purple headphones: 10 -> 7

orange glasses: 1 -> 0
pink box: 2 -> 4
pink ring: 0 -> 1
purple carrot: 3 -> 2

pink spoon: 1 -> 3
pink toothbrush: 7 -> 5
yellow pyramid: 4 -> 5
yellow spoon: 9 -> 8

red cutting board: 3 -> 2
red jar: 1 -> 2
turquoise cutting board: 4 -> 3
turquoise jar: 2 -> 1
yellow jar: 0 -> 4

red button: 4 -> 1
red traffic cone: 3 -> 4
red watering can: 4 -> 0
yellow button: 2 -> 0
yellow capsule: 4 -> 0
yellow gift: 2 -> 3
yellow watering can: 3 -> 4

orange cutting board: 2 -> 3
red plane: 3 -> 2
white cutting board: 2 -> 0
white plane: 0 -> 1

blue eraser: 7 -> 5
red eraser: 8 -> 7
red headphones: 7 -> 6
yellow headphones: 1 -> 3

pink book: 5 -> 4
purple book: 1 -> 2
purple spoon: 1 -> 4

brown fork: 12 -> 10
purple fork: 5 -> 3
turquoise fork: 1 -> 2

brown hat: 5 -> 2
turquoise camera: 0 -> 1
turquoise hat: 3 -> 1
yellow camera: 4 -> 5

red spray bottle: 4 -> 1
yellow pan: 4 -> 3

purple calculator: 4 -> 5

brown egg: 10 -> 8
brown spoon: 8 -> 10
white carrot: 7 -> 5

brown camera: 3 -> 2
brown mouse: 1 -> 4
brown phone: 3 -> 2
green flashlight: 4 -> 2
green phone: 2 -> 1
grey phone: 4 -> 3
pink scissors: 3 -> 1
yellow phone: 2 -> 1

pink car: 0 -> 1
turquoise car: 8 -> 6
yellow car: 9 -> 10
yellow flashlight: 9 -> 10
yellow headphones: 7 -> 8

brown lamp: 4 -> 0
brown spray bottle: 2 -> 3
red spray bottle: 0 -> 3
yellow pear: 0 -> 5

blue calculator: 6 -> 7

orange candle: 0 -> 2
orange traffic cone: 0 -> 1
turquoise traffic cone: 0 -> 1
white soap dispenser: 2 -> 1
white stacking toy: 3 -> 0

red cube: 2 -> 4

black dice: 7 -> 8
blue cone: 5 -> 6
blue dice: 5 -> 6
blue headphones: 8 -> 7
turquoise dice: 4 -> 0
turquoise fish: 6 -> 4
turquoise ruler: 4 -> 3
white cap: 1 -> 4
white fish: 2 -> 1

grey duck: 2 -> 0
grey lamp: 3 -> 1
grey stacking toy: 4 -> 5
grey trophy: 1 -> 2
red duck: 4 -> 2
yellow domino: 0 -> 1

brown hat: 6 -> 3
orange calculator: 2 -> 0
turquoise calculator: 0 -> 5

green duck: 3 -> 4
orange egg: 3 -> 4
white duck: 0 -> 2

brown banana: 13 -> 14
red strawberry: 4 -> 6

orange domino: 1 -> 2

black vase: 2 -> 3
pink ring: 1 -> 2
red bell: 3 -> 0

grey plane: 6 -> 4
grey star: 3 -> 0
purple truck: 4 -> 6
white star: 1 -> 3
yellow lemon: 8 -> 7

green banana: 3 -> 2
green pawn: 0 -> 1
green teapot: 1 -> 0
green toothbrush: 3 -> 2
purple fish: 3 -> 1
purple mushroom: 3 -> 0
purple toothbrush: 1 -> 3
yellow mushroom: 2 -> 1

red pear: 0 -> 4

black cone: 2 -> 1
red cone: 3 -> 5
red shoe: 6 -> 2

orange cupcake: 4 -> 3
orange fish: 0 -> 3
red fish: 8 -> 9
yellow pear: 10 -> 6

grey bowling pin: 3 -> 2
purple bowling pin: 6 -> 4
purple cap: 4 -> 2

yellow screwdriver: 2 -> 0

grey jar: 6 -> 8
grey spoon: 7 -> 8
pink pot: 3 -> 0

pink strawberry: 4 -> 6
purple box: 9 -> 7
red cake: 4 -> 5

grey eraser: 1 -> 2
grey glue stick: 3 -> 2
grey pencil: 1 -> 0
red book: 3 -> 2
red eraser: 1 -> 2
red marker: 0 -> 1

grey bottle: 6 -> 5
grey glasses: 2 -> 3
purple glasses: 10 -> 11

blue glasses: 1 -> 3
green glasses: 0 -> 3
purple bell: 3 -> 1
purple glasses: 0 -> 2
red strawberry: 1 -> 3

+---+

The material must be duplicated in full, with each line kept exact.

purple headphones: 10 -> 7

orange glasses: 1 -> 0
pink box: 2 -> 4
pink ring: 0 -> 1
purple carrot: 3 -> 2

pink spoon: 1 -> 3
pink toothbrush: 7 -> 5
yellow pyramid: 4 -> 5
yellow spoon: 9 -> 8

red cutting board: 3 -> 2
red jar: 1 -> 2
turquoise cutting board: 4 -> 3
turquoise jar: 2 -> 1
yellow jar: 0 -> 4

red button: 4 -> 1
red traffic cone: 3 -> 4
red watering can: 4 -> 0
yellow button: 2 -> 0
yellow capsule: 4 -> 0
yellow gift: 2 -> 3
yellow watering can: 3 -> 4

orange cutting board: 2 -> 3
red plane: 3 -> 2
white cutting board: 2 -> 0
white plane: 0 -> 1

blue eraser: 7 -> 5
red eraser: 8 -> 7
red headphones: 7 -> 6
yellow headphones: 1 -> 3

pink book: 5 -> 4
purple book: 1 -> 2
purple spoon: 1 -> 4

brown fork: 12 -> 10
purple fork: 5 -> 3
turquoise fork: 1 -> 2

brown hat: 5 -> 2
turquoise camera: 0 -> 1
turquoise hat: 3 -> 1
yellow camera: 4 -> 5

red spray bottle: 4 -> 1
yellow pan: 4 -> 3

purple calculator: 4 -> 5

brown egg: 10 -> 8
brown spoon: 8 -> 10
white carrot: 7 -> 5

brown camera: 3 -> 2
brown mouse: 1 -> 4
brown phone: 3 -> 2
green flashlight: 4 -> 2
green phone: 2 -> 1
grey phone: 4 -> 3
pink scissors: 3 -> 1
yellow phone: 2 -> 1

pink car: 0 -> 1
turquoise car: 8 -> 6
yellow car: 9 -> 10
yellow flashlight: 9 -> 10
yellow headphones: 7 -> 8

brown lamp: 4 -> 0
brown spray bottle: 2 -> 3
red spray bottle: 0 -> 3
yellow pear: 0 -> 5

blue calculator: 6 -> 7

orange candle: 0 -> 2
orange traffic cone: 0 -> 1
turquoise traffic cone: 0 -> 1
white soap dispenser: 2 -> 1
white stacking toy: 3 -> 0

red cube: 2 -> 4

black dice: 7 -> 8
blue cone: 5 -> 6
blue dice: 5 -> 6
blue headphones: 8 -> 7
turquoise dice: 4 -> 0
turquoise fish: 6 -> 4
turquoise ruler: 4 -> 3
white cap: 1 -> 4
white fish: 2 -> 1

grey duck: 2 -> 0
grey lamp: 3 -> 1
grey stacking toy: 4 -> 5
grey trophy: 1 -> 2
red duck: 4 -> 2
yellow domino: 0 -> 1

brown hat: 6 -> 3
orange calculator: 2 -> 0
turquoise calculator: 0 -> 5

green duck: 3 -> 4
orange egg: 3 -> 4
white duck: 0 -> 2

brown banana: 13 -> 14
red strawberry: 4 -> 6

orange domino: 1 -> 2

black vase: 2 -> 3
pink ring: 1 -> 2
red bell: 3 -> 0

grey plane: 6 -> 4
grey star: 3 -> 0
purple truck: 4 -> 6
white star: 1 -> 3
yellow lemon: 8 -> 7

green banana: 3 -> 2
green pawn: 0 -> 1
green teapot: 1 -> 0
green toothbrush: 3 -> 2
purple fish: 3 -> 1
purple mushroom: 3 -> 0
purple toothbrush: 1 -> 3
yellow mushroom: 2 -> 1

red pear: 0 -> 4

black cone: 2 -> 1
red cone: 3 -> 5
red shoe: 6 -> 2

orange cupcake: 4 -> 3
orange fish: 0 -> 3
red fish: 8 -> 9
yellow pear: 10 -> 6

grey bowling pin: 3 -> 2
purple bowling pin: 6 -> 4
purple cap: 4 -> 2

yellow screwdriver: 2 -> 0

grey jar: 6 -> 8
grey spoon: 7 -> 8
pink pot: 3 -> 0

pink strawberry: 4 -> 6
purple box: 9 -> 7
red cake: 4 -> 5

grey eraser: 1 -> 2
grey glue stick: 3 -> 2
grey pencil: 1 -> 0
red book: 3 -> 2
red eraser: 1 -> 2
red marker: 0 -> 1

grey bottle: 6 -> 5
grey glasses: 2 -> 3
purple glasses: 10 -> 11

blue glasses: 1 -> 3
green glasses: 0 -> 3
purple bell: 3 -> 1
purple glasses: 0 -> 2
red strawberry: 1 -> 3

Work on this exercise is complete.